%%

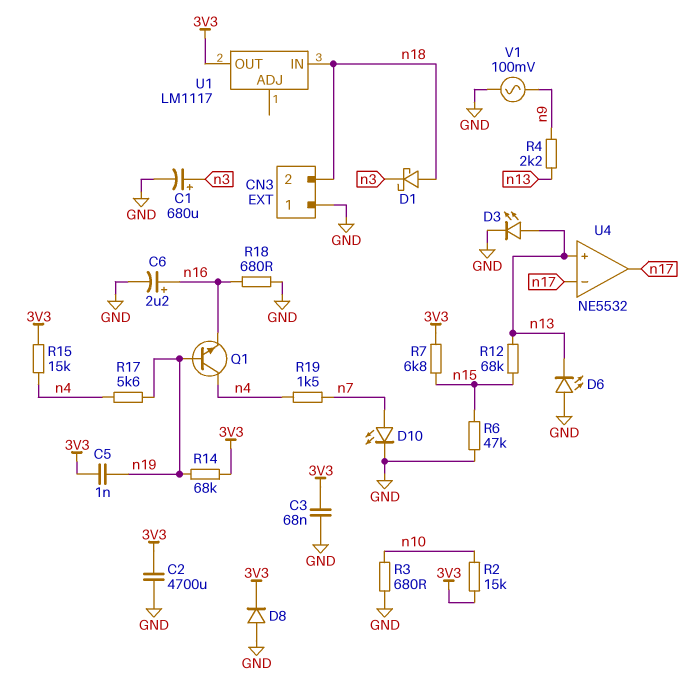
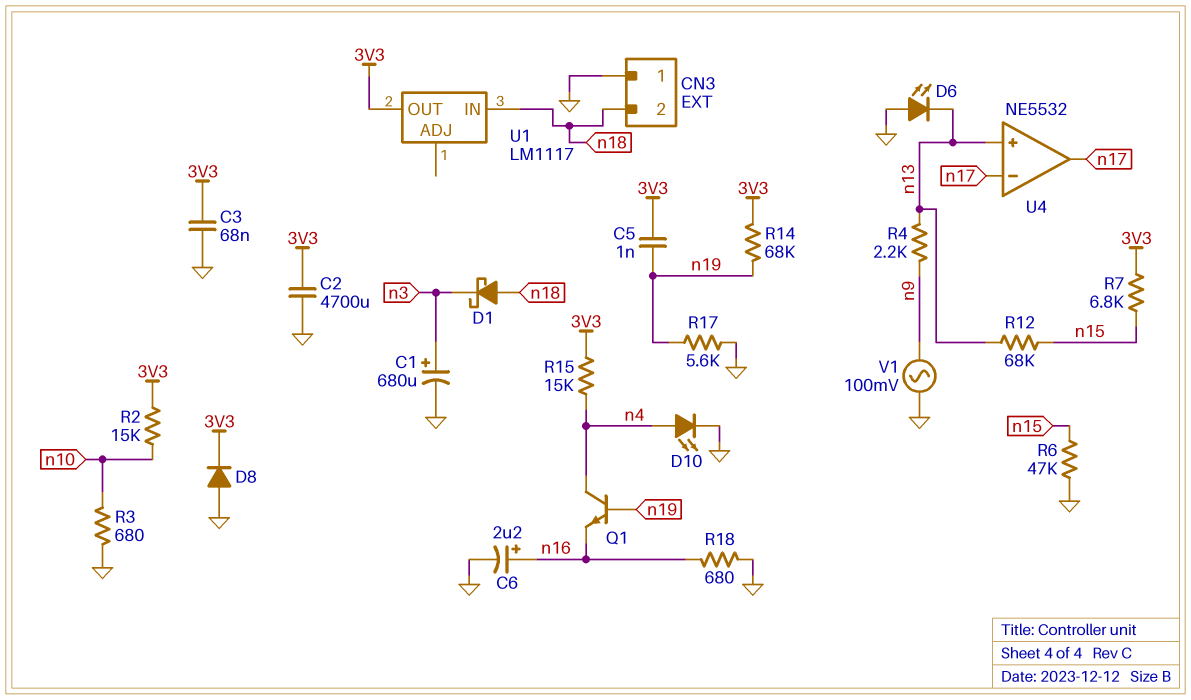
D3: LED (A n13, K GND) -> none
D10: LED (A n7, K GND) -> LED (A n4, K GND)
R17: 5.6k (n4, n19) -> 5.6k (GND, n19)
R19: 1.5k (n4, n7) -> none

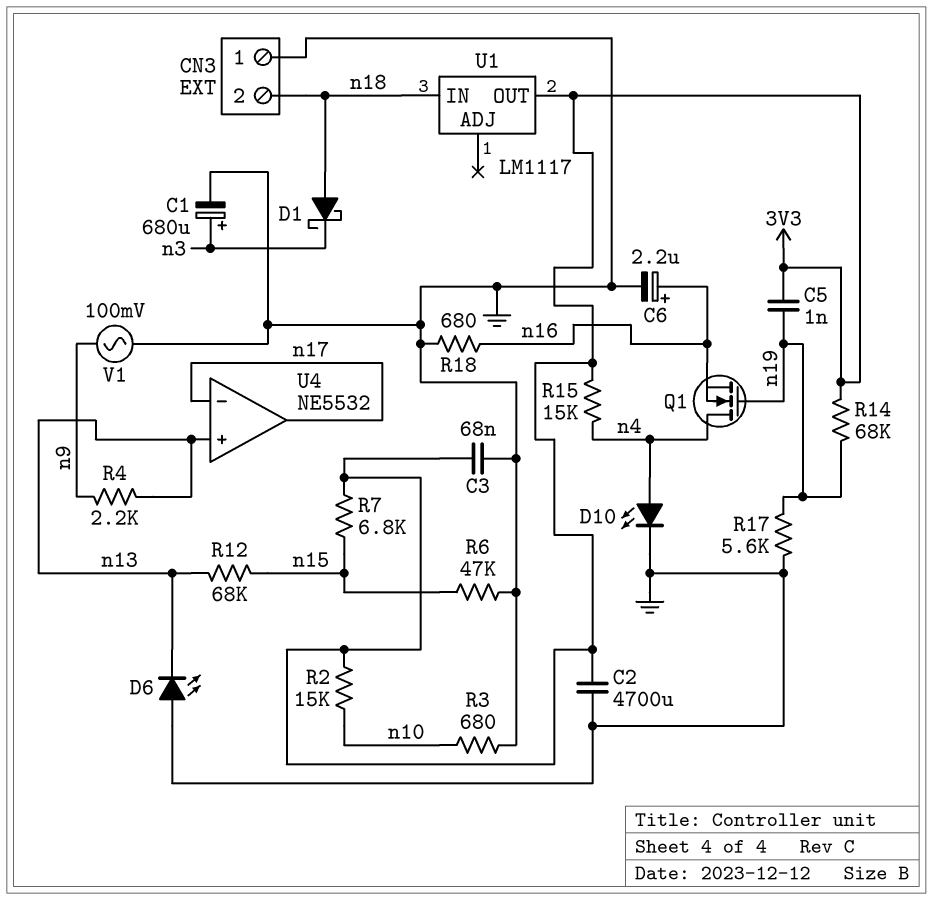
D8: diode (A GND, K 3V3) -> none
Q1: NPN (B n19, C n4, E n16) -> NMOS (G n19, D n4, S n16)

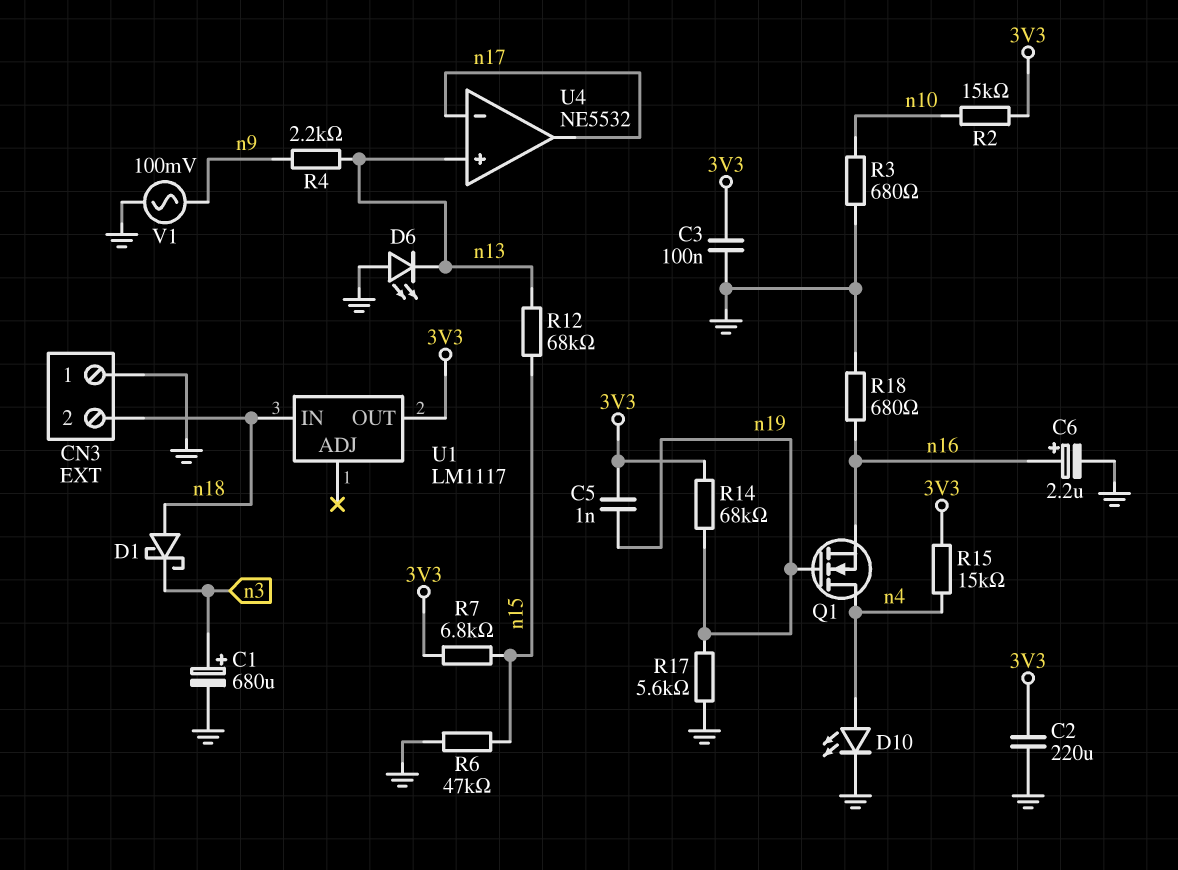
C2: 4700uF (3V3, GND) -> 220uF (3V3, GND)
C3: 68nF (3V3, GND) -> 100nF (3V3, GND)

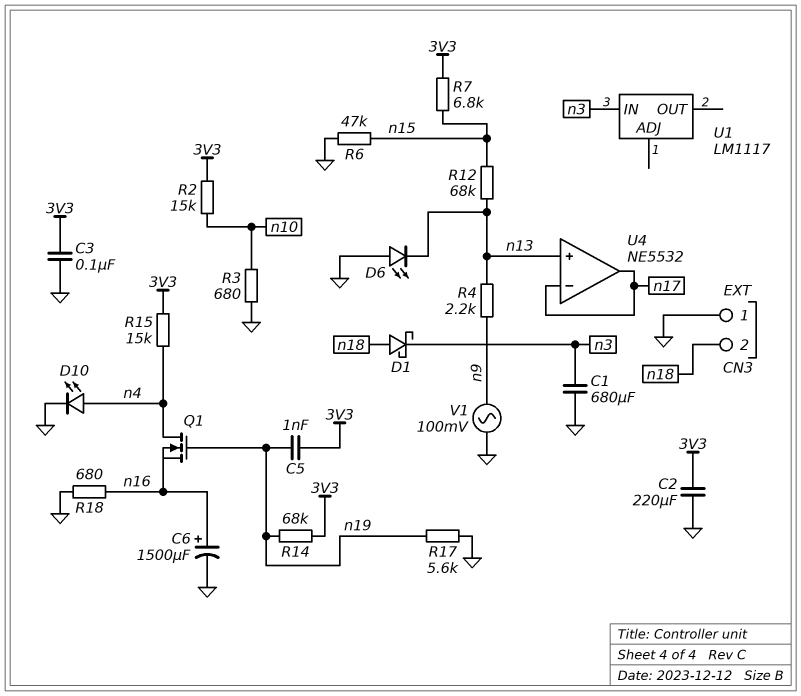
C1: 680uF (plus n3, minus GND) -> 680uF (GND, n3)
C6: 2.2uF (plus n16, minus GND) -> 1500uF (plus n16, minus GND)
U1 pin IN: n18 -> n3
U1 pin OUT: 3V3 -> none

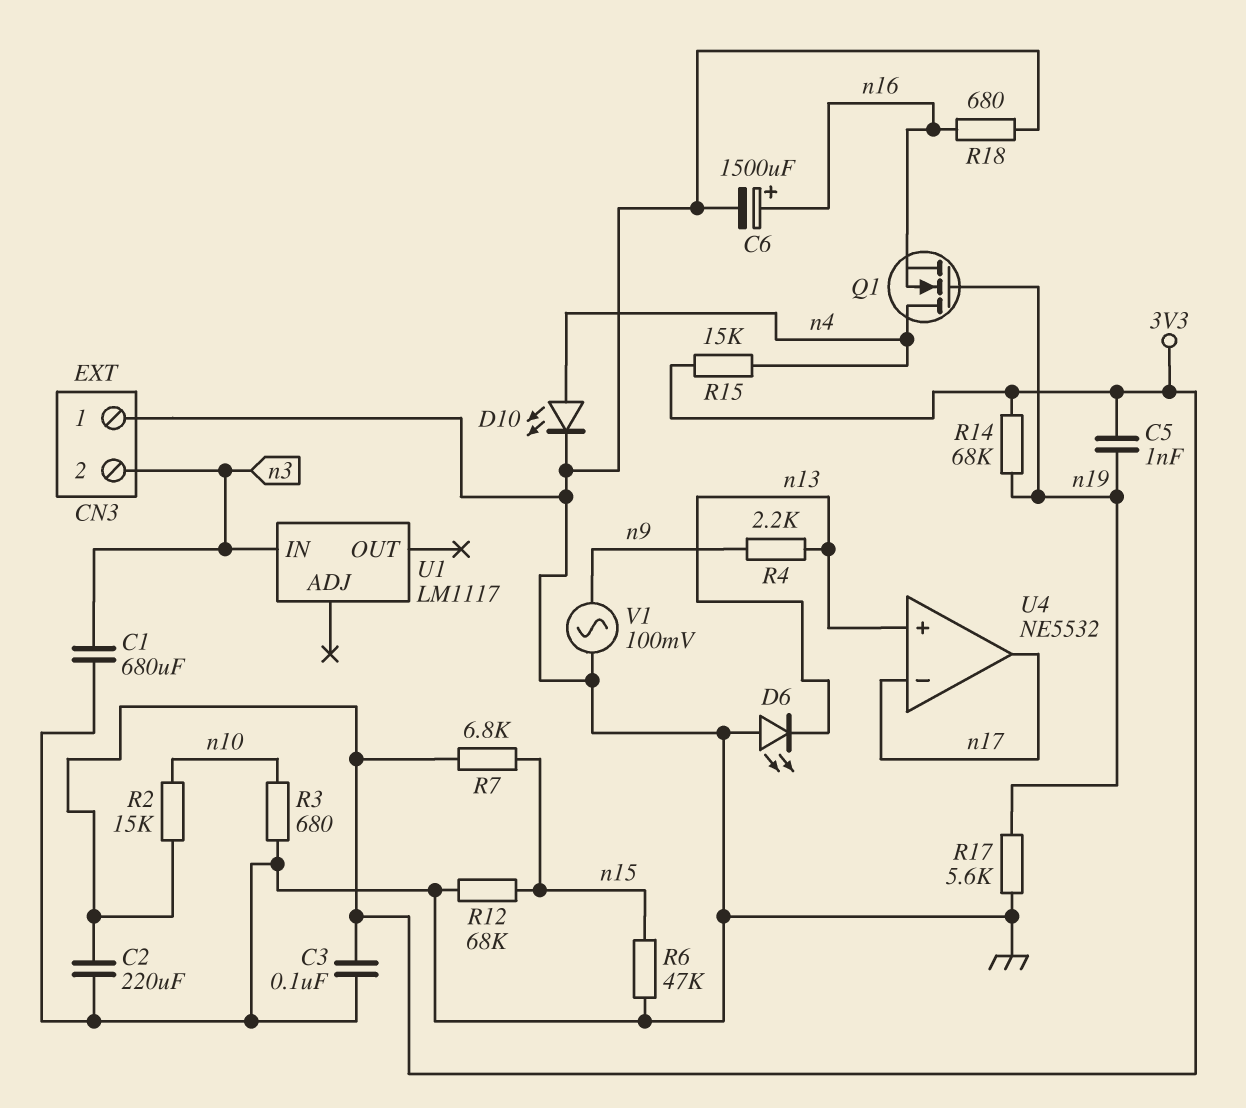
CN3 pin 2: n18 -> n3
D1: schottky (A n18, K n3) -> none
R12: 68k (n13, n15) -> 68k (GND, n15)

%%

TASK OBJECTIVE: Set down the data again, exactly, without images.

EXERCISE OUTPUT:
D3: LED (A n13, K GND) -> none
D10: LED (A n7, K GND) -> LED (A n4, K GND)
R17: 5.6k (n4, n19) -> 5.6k (GND, n19)
R19: 1.5k (n4, n7) -> none

D8: diode (A GND, K 3V3) -> none
Q1: NPN (B n19, C n4, E n16) -> NMOS (G n19, D n4, S n16)

C2: 4700uF (3V3, GND) -> 220uF (3V3, GND)
C3: 68nF (3V3, GND) -> 100nF (3V3, GND)

C1: 680uF (plus n3, minus GND) -> 680uF (GND, n3)
C6: 2.2uF (plus n16, minus GND) -> 1500uF (plus n16, minus GND)
U1 pin IN: n18 -> n3
U1 pin OUT: 3V3 -> none

CN3 pin 2: n18 -> n3
D1: schottky (A n18, K n3) -> none
R12: 68k (n13, n15) -> 68k (GND, n15)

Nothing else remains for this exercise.